■ **Problem description**
Among the entries below, please show each line that carries the word "black".

Start of Material provided

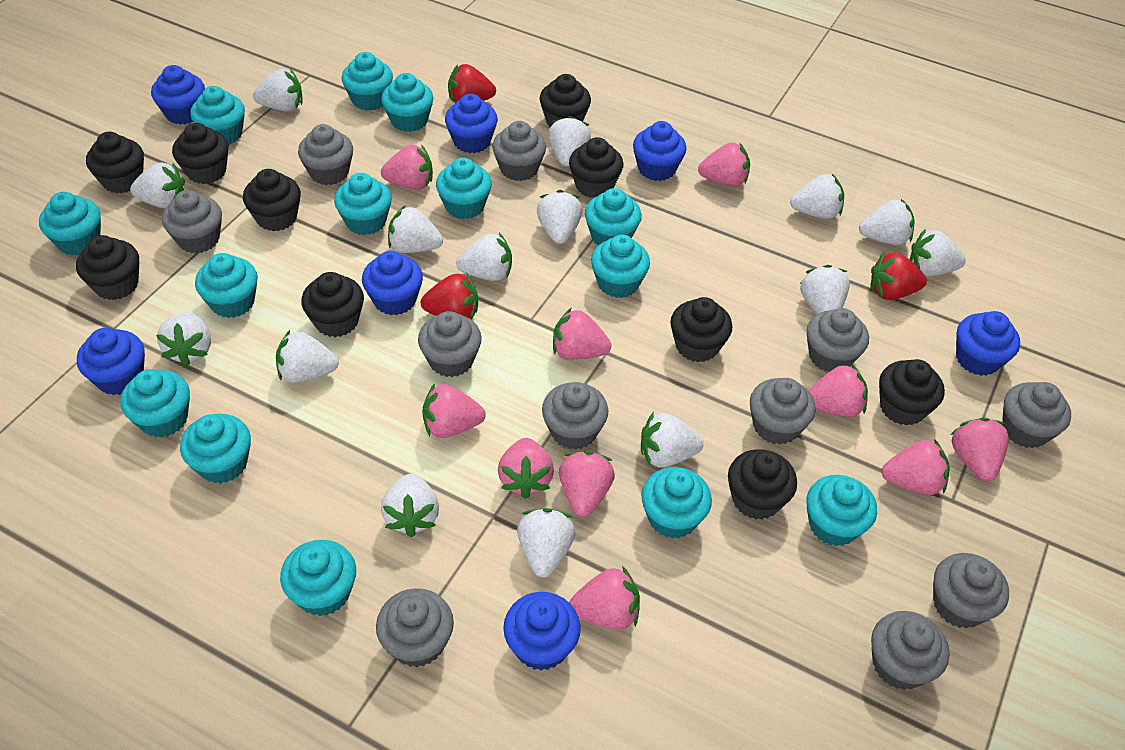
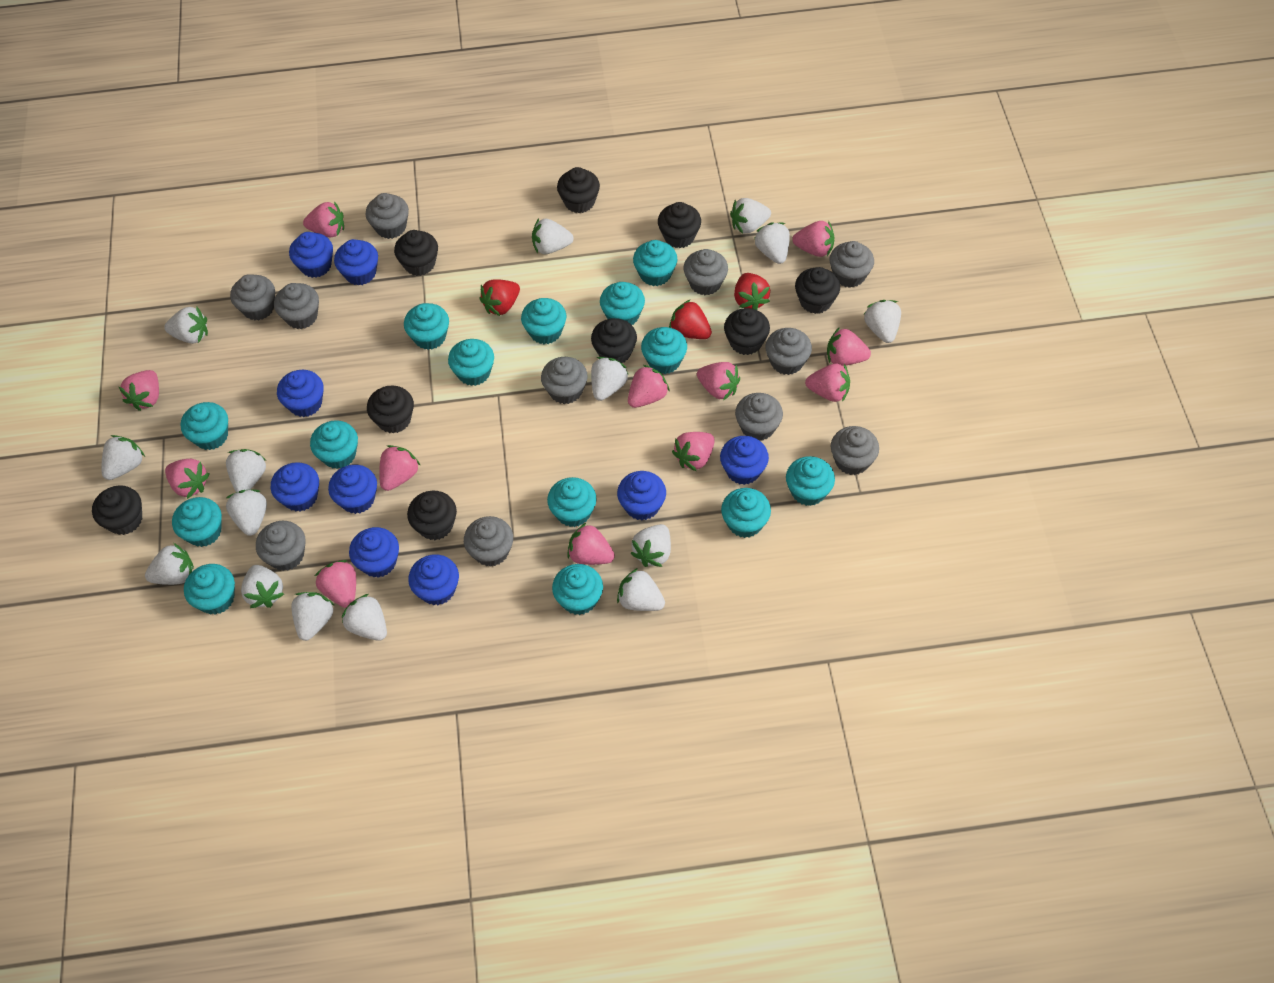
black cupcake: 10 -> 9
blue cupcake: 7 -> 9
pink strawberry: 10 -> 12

End of Material provided
Start of Material provided

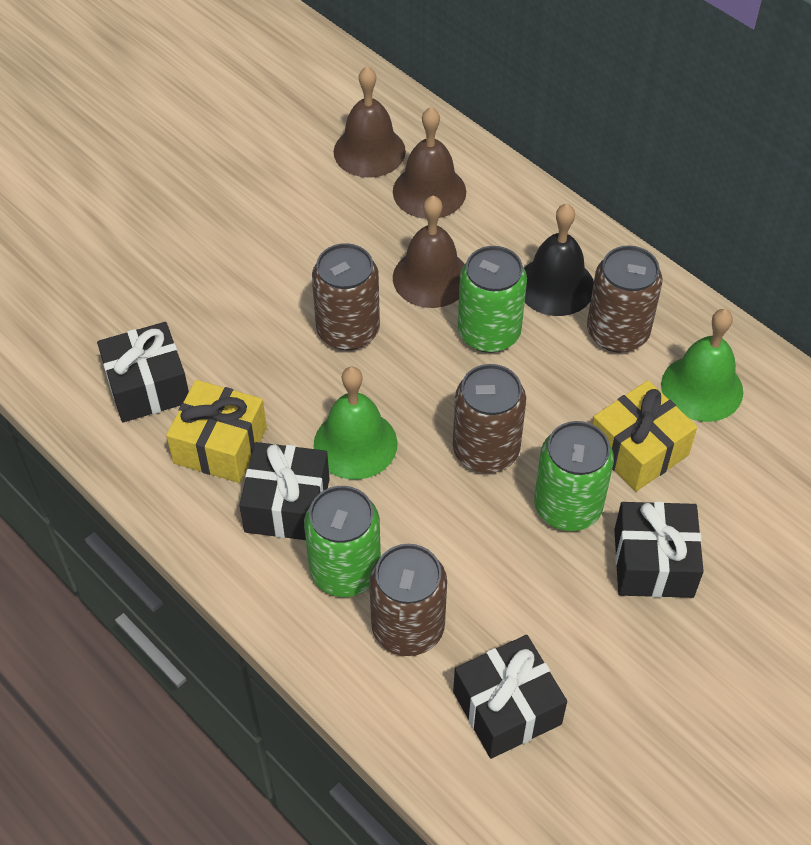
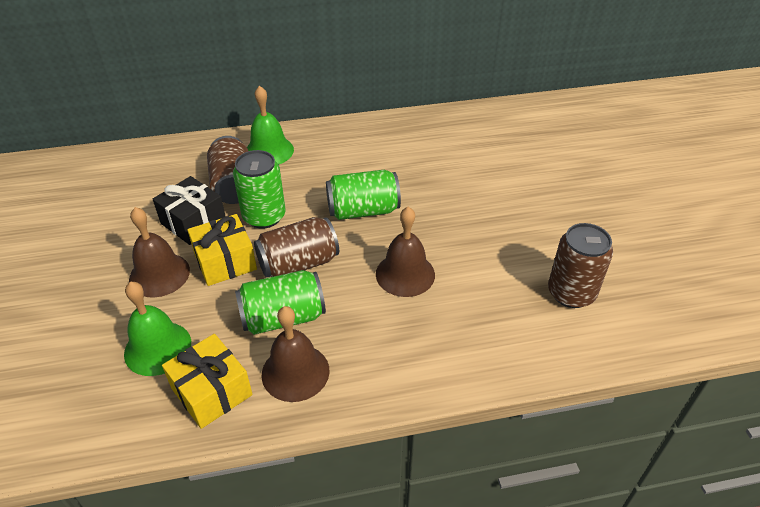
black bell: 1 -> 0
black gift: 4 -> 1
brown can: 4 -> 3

End of Material provided

■ **Solution for this task**
black cupcake: 10 -> 9
black bell: 1 -> 0
black gift: 4 -> 1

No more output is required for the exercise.